TO DO – From the entries below, reproduce exactly the line containing "recoloured | mancuerna/marrón", the line containing "378,263,420,303 | x0.62 |", and every line in between, with nothing added.

(Object tracking records)
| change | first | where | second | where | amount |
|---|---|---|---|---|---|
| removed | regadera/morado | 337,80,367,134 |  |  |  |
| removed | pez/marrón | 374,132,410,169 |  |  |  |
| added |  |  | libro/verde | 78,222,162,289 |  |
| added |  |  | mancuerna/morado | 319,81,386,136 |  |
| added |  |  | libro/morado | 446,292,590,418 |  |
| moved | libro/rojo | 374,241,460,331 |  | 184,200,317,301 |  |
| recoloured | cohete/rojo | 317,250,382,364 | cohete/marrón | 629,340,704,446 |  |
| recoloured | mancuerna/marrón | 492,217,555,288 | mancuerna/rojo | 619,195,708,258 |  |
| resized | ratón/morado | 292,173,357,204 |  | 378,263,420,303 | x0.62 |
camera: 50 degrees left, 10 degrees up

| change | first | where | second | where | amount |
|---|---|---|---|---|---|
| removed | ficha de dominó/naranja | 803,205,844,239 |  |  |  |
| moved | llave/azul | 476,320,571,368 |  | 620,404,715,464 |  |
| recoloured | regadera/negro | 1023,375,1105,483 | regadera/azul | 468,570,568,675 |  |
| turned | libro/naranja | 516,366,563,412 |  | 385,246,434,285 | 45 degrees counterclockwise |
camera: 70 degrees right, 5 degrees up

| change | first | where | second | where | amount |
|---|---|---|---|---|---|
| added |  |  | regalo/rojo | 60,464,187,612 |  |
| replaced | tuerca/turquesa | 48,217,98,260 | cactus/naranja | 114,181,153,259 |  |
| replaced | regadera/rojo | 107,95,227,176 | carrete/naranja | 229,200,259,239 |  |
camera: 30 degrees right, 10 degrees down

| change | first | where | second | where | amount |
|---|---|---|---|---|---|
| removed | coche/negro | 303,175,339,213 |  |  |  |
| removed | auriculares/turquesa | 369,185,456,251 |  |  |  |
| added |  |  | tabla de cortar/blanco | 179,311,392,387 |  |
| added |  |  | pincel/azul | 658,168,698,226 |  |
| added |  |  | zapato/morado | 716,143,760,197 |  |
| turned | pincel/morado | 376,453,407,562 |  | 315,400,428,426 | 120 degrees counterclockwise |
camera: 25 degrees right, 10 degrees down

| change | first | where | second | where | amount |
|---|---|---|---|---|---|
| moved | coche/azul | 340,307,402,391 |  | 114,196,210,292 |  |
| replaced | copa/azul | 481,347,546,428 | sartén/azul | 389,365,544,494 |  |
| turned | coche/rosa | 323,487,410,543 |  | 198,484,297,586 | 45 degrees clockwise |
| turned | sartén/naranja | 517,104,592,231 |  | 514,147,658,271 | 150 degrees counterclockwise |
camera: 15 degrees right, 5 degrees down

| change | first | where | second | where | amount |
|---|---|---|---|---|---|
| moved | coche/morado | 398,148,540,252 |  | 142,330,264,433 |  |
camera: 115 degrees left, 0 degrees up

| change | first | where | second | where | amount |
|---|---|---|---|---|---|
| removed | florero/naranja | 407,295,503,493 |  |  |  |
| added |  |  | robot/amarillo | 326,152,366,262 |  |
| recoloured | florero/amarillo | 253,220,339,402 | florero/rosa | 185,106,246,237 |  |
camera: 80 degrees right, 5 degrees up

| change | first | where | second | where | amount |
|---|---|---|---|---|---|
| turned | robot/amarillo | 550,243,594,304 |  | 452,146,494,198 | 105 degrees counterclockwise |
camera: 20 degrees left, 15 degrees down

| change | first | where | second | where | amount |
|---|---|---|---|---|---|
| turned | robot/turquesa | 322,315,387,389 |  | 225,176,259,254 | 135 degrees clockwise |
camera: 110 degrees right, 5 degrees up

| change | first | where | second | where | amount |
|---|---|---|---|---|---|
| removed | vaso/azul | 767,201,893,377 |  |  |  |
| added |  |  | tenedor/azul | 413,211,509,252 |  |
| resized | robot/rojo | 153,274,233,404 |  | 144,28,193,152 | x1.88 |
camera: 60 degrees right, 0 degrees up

RESPONSE BOX –
| recoloured | mancuerna/marrón | 492,217,555,288 | mancuerna/rojo | 619,195,708,258 |  |
| resized | ratón/morado | 292,173,357,204 |  | 378,263,420,303 | x0.62 |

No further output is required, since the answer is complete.